-- Opening Marker --
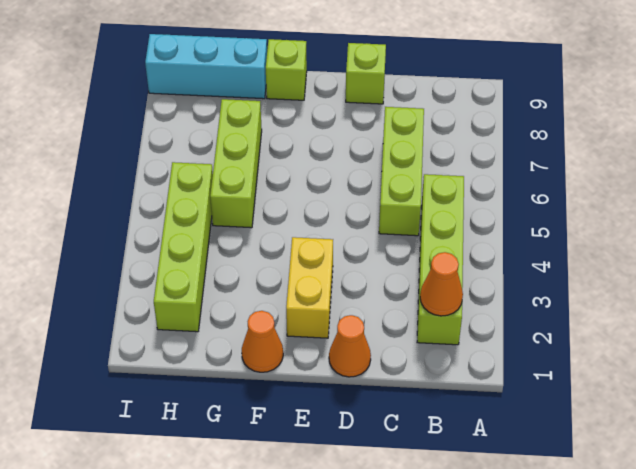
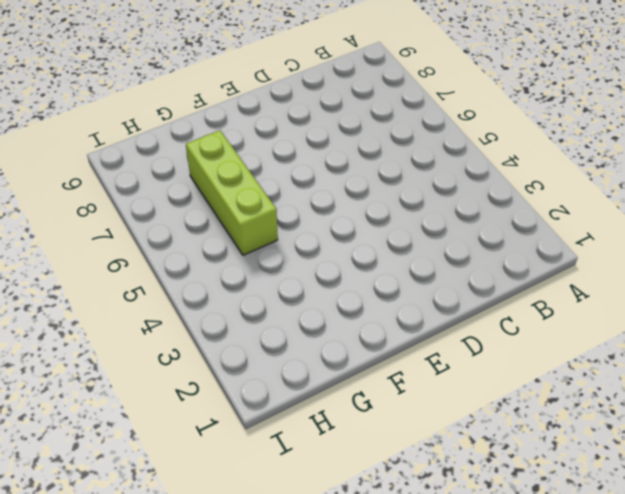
none -> lime brick B2:B5 level 1
none -> lime brick C5:C7 level 1

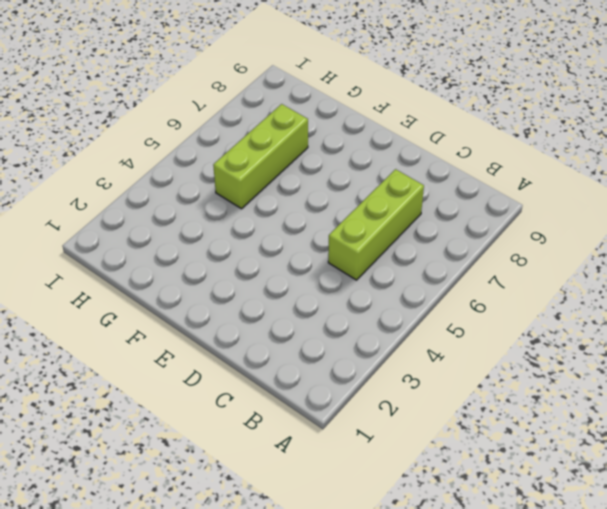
none -> lime brick B2:B5 level 1
none -> orange cone D1 level 1

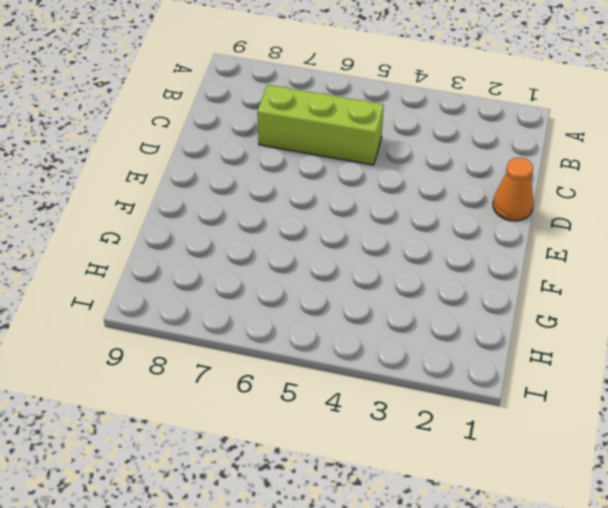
none -> lime brick B2:B5 level 1
none -> lime brick D9 level 1

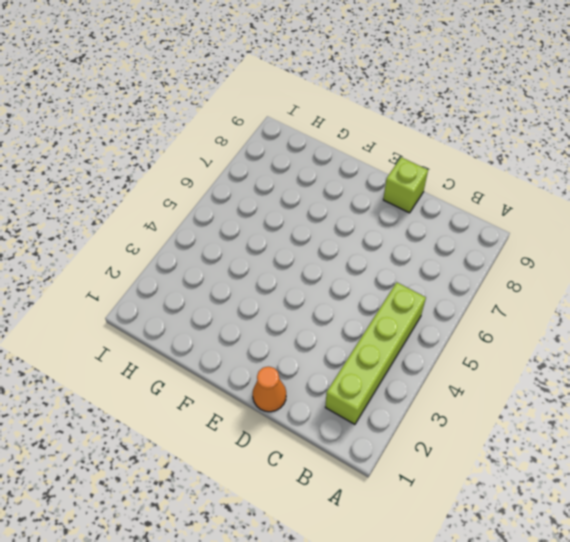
none -> lime brick C5:C7 level 1
none -> yellow brick E2:E3 level 1

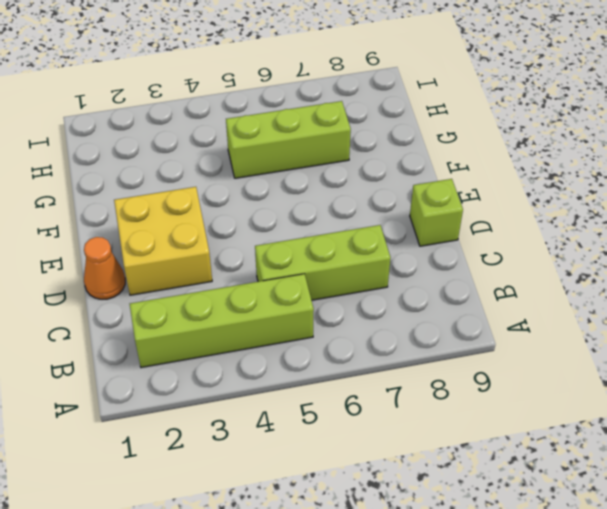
yellow brick D2:E3 level 1 -> yellow brick E2:E3 level 1
none -> orange cone F1 level 1
none -> lime brick F9 level 1

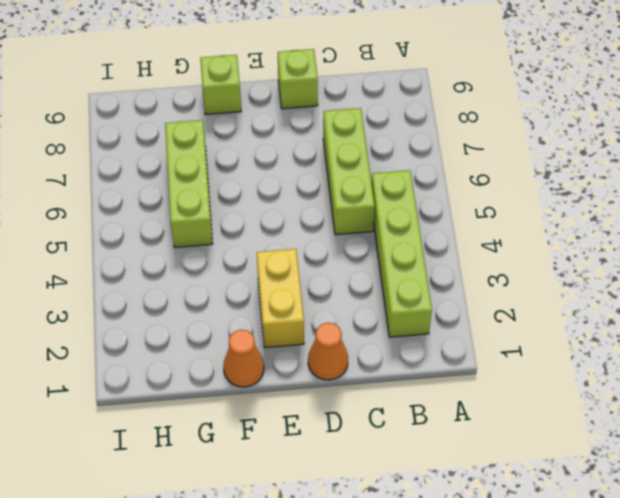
none -> cyan brick G9:I9 level 1
none -> lime brick H2:H5 level 1

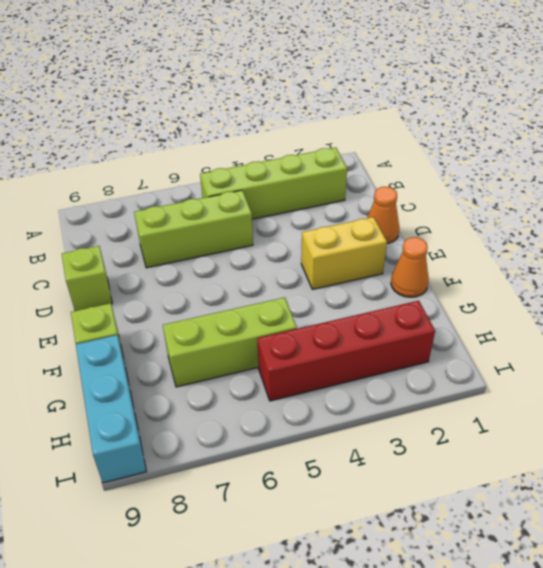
red brick H2:H5 level 1 -> lime brick H2:H5 level 1
none -> orange cone B2 level 2

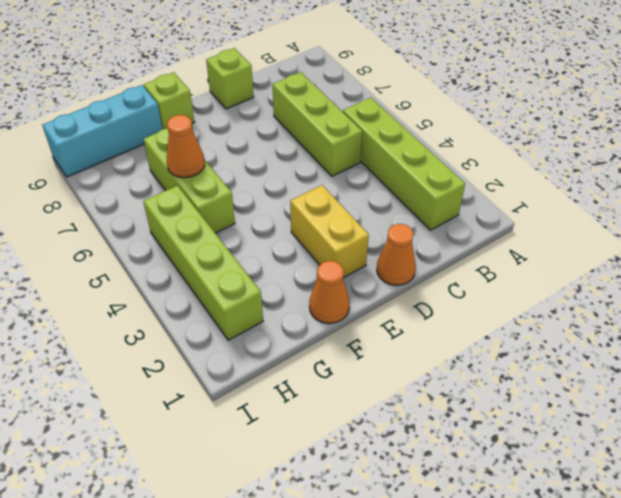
orange cone G6 level 2 -> orange cone B2 level 2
-- Closing Marker --
Exercise description: Without the pictures, repeat the line with "none -> lime brick D9 level 1" and every line after it to the end of the listing, and nothing else.

Response to the task:
none -> lime brick D9 level 1

none -> lime brick C5:C7 level 1
none -> yellow brick E2:E3 level 1

yellow brick D2:E3 level 1 -> yellow brick E2:E3 level 1
none -> orange cone F1 level 1
none -> lime brick F9 level 1

none -> cyan brick G9:I9 level 1
none -> lime brick H2:H5 level 1

red brick H2:H5 level 1 -> lime brick H2:H5 level 1
none -> orange cone B2 level 2

orange cone G6 level 2 -> orange cone B2 level 2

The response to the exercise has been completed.